EXERCISE DATA below:
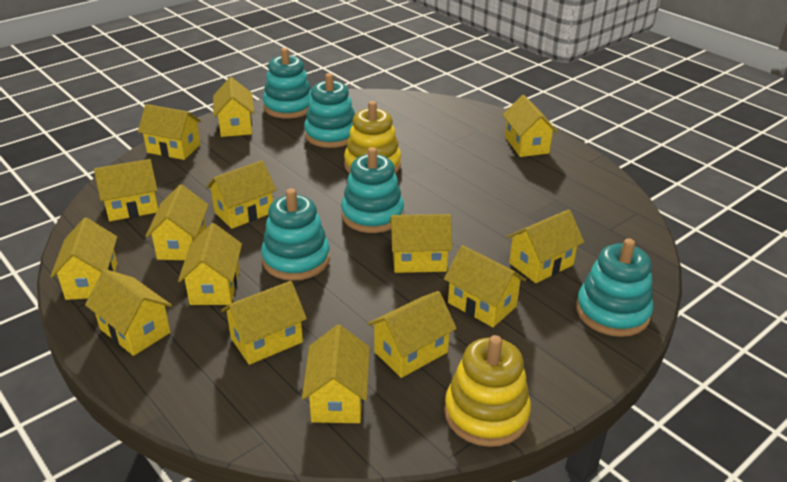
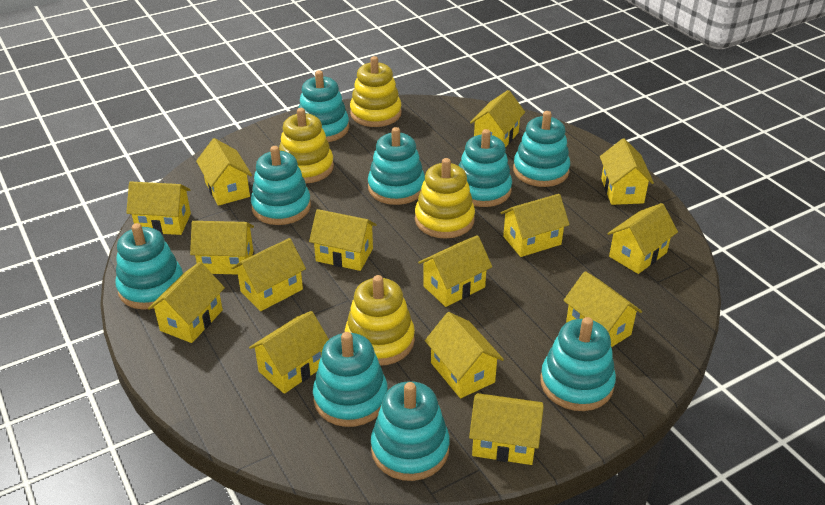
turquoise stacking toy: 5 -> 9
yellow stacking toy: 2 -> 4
End of EXERCISE DATA.
EXERCISE DATA below:
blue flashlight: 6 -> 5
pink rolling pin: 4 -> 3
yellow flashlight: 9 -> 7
End of EXERCISE DATA.
EXERCISE DATA below:
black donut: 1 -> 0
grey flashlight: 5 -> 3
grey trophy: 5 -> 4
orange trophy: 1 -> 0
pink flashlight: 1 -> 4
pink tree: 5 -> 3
End of EXERCISE DATA.
* _WORK REQUEST_
Find the line with "turquoise stacking toy: 5 -> 9" in the material above. Reproduce it and each line after it up to and including the line with "yellow stacking toy: 2 -> 4".

* _OUTPUT BELOW_
turquoise stacking toy: 5 -> 9
yellow stacking toy: 2 -> 4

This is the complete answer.